Object state comparisons
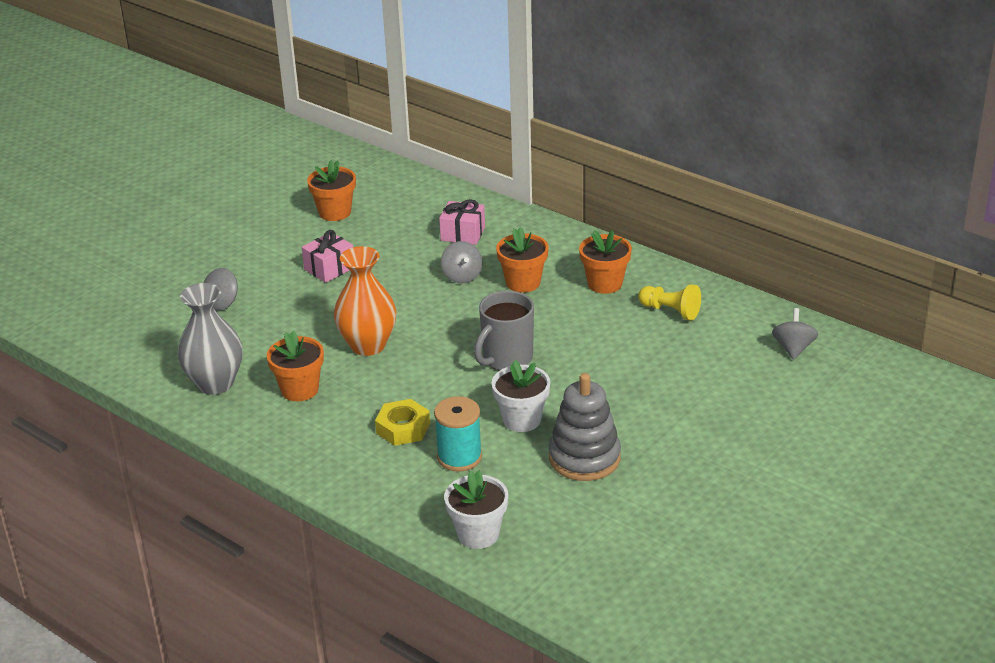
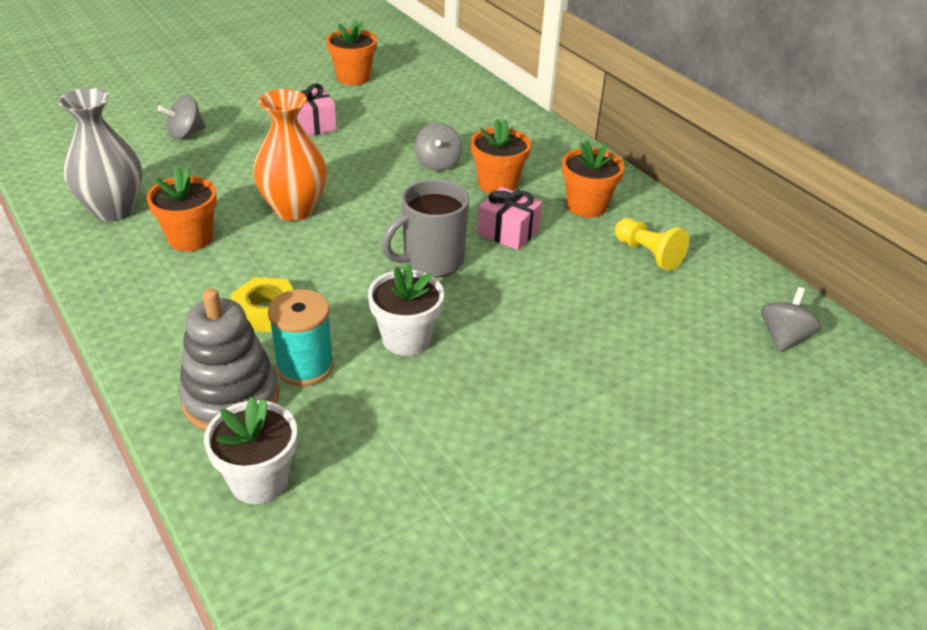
camera: 15 degrees right, 5 degrees up
(463, 234) = (464, 123): pink gift -> pink gift (508, 232)
(584, 458) = (453, 411): grey stacking toy -> grey stacking toy (231, 398)

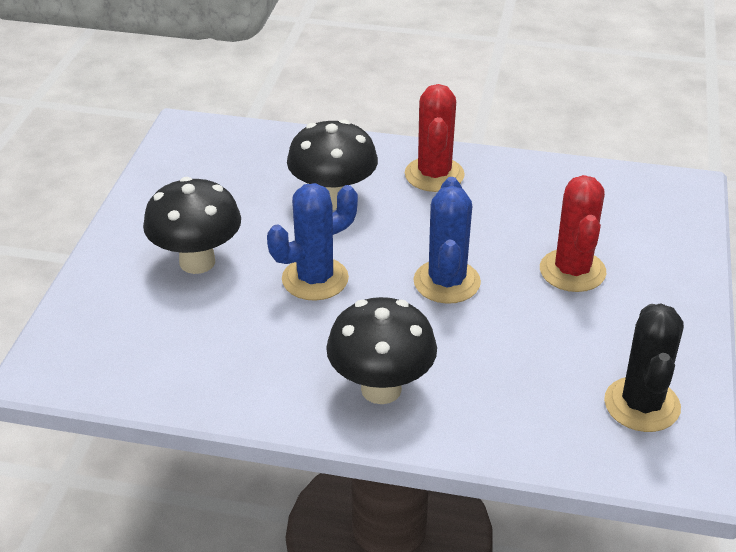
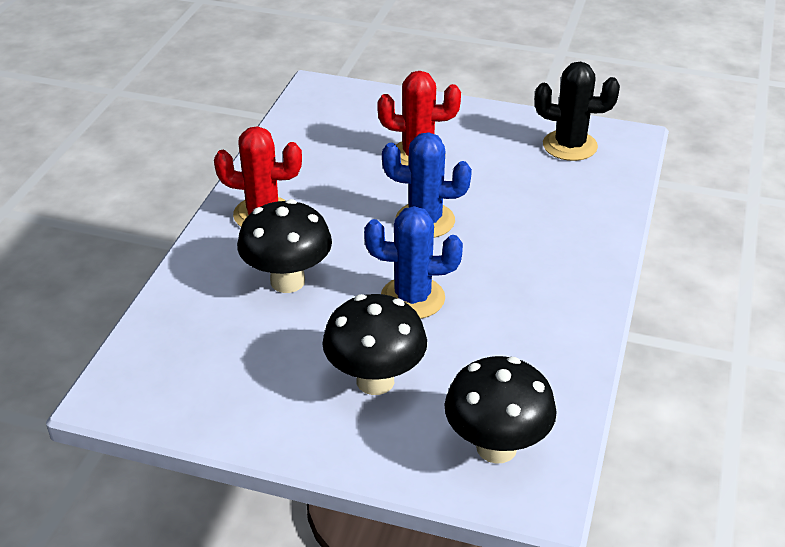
camera: 85 degrees left, 0 degrees up
(315, 279) = (412, 298): blue cactus -> blue cactus turned 60 degrees counterclockwise
(381, 389) = (559, 266): black mushroom -> black mushroom (496, 447)

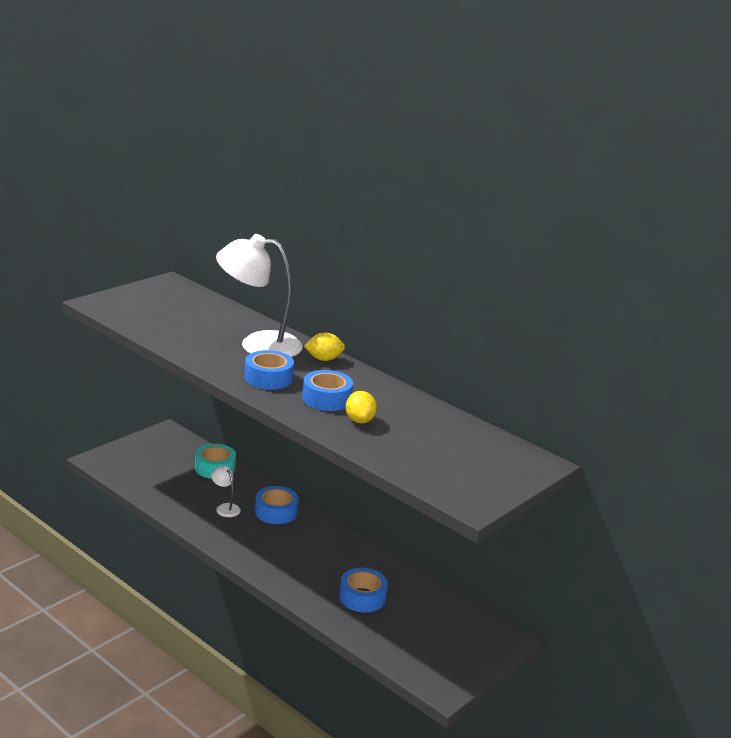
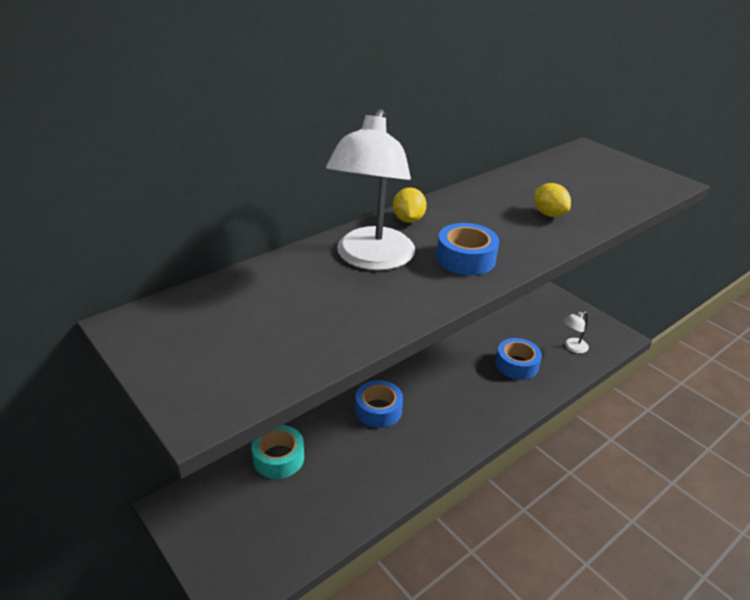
camera: 80 degrees left, 10 degrees up
(225, 507) = (369, 453): white lamp -> white lamp (572, 347)
(326, 399) = (507, 227): blue tape -> none
(359, 420) = (549, 214): yellow lemon -> yellow lemon turned 60 degrees clockwise

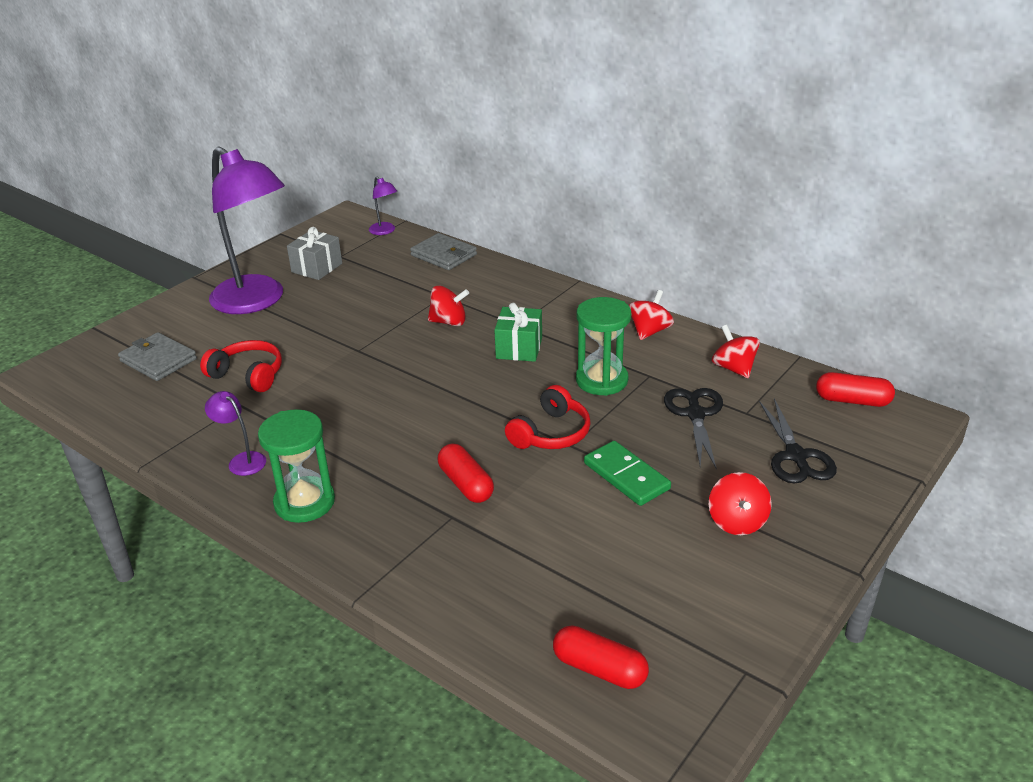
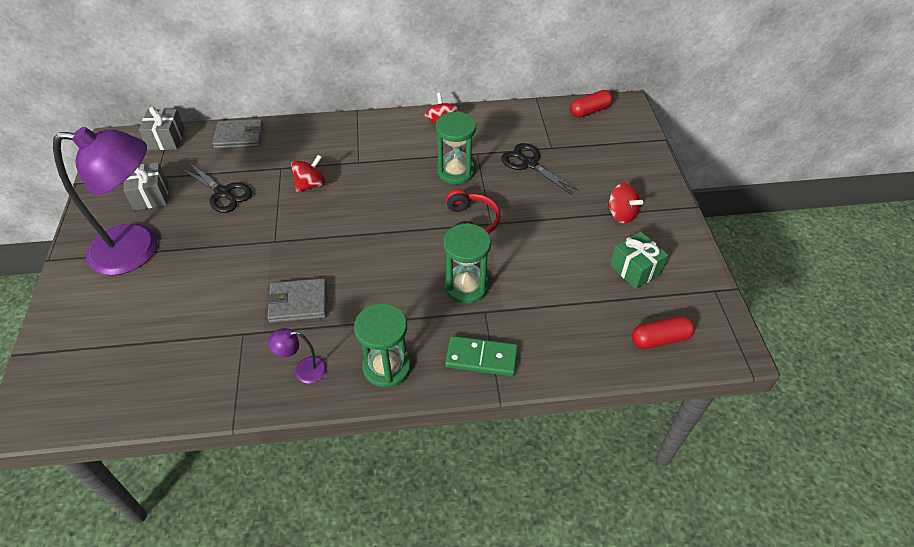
camera: 45 degrees left, 15 degrees up
(158, 360) = (122, 343): grey wallet -> grey wallet (298, 302)
(248, 375) = (217, 309): red headphones -> none
(385, 231) = (166, 139): purple lamp -> grey gift
(466, 484) = (466, 286): red capsule -> green hourglass
(519, 348) = (381, 178): green gift -> green gift (635, 269)
(626, 476) = (541, 223): green domino -> green domino (481, 358)
(733, 368) = (514, 123): red spinning top -> none
(796, 456) = (603, 159): black scissors -> black scissors (223, 193)

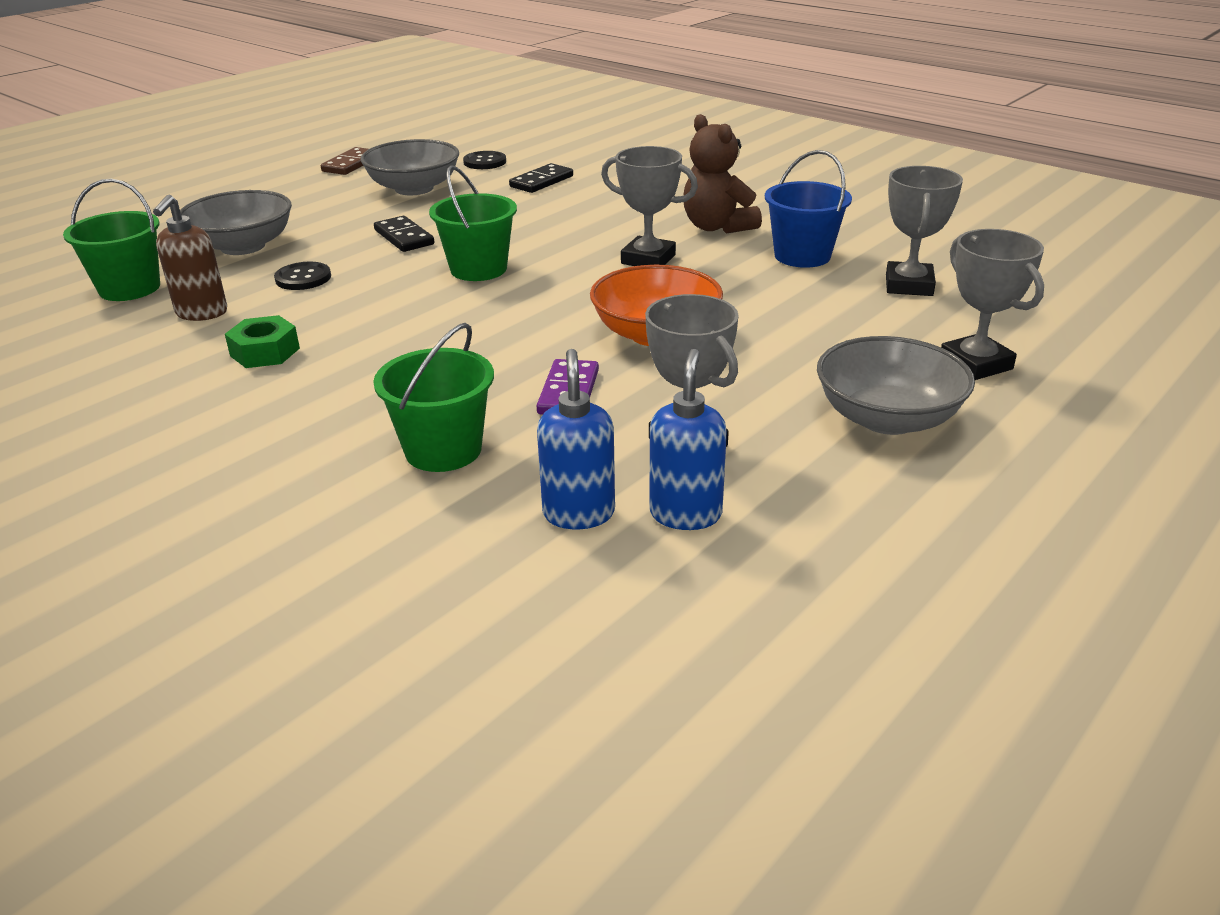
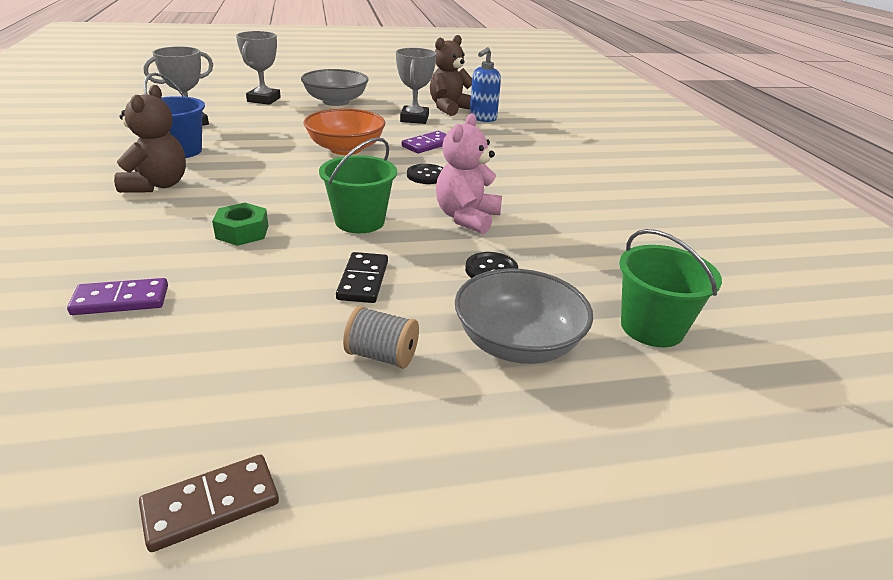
camera: 145 degrees left, 0 degrees up
(201, 313) = (591, 268): brown soap dispenser -> none
(265, 352) = (560, 218): green nut -> green nut (242, 232)
(334, 214) = (382, 355): none -> grey spool
(376, 311) = (466, 218): none -> pink teddy bear
(414, 188) = (241, 364): grey bowl -> none
(443, 450) = (508, 146): green bucket -> none
(485, 162) = (76, 382): black button -> black button (426, 175)
(541, 181) = (121, 300): black domino -> purple domino
(648, 259) = (253, 183): grey trophy -> none
(685, 514) = (449, 108): blue soap dispenser -> brown teddy bear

Task details:
Your answer must be the line with "camera: 145 degrees left, 0 degrees up" and all lines after it through the final line of the entries, copied exactly and with nothing added.

Solution to this problem:
camera: 145 degrees left, 0 degrees up
(201, 313) = (591, 268): brown soap dispenser -> none
(265, 352) = (560, 218): green nut -> green nut (242, 232)
(334, 214) = (382, 355): none -> grey spool
(376, 311) = (466, 218): none -> pink teddy bear
(414, 188) = (241, 364): grey bowl -> none
(443, 450) = (508, 146): green bucket -> none
(485, 162) = (76, 382): black button -> black button (426, 175)
(541, 181) = (121, 300): black domino -> purple domino
(648, 259) = (253, 183): grey trophy -> none
(685, 514) = (449, 108): blue soap dispenser -> brown teddy bear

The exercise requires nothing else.